- **Task directions**: Copy the listing as it is written, and leave each picture out.

- **Material provided**:

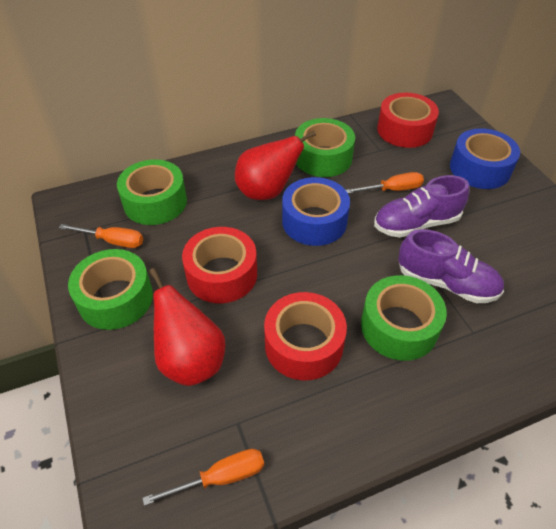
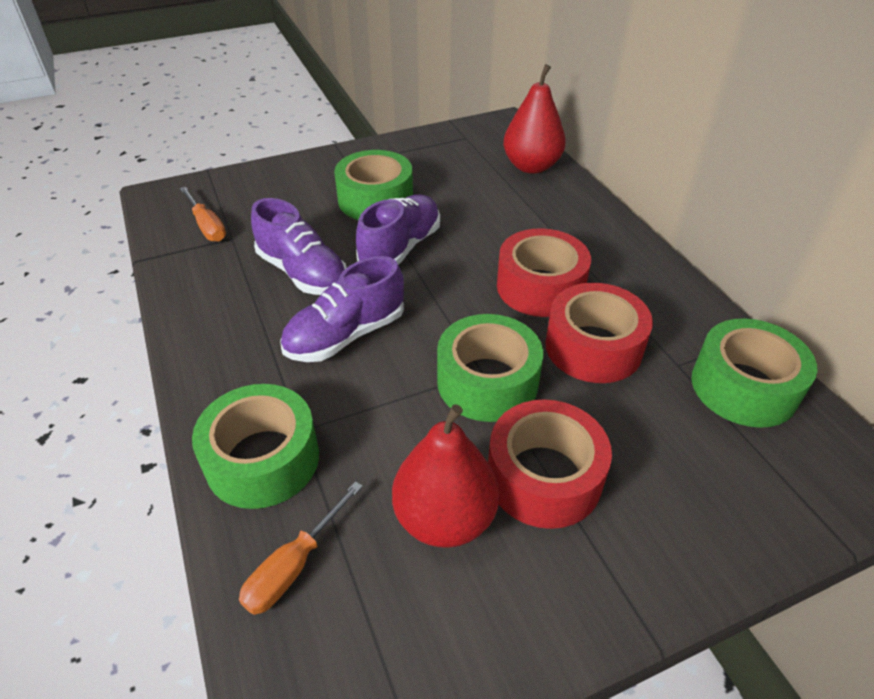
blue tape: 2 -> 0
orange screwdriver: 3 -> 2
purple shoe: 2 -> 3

- **Solution to this problem**:
blue tape: 2 -> 0
orange screwdriver: 3 -> 2
purple shoe: 2 -> 3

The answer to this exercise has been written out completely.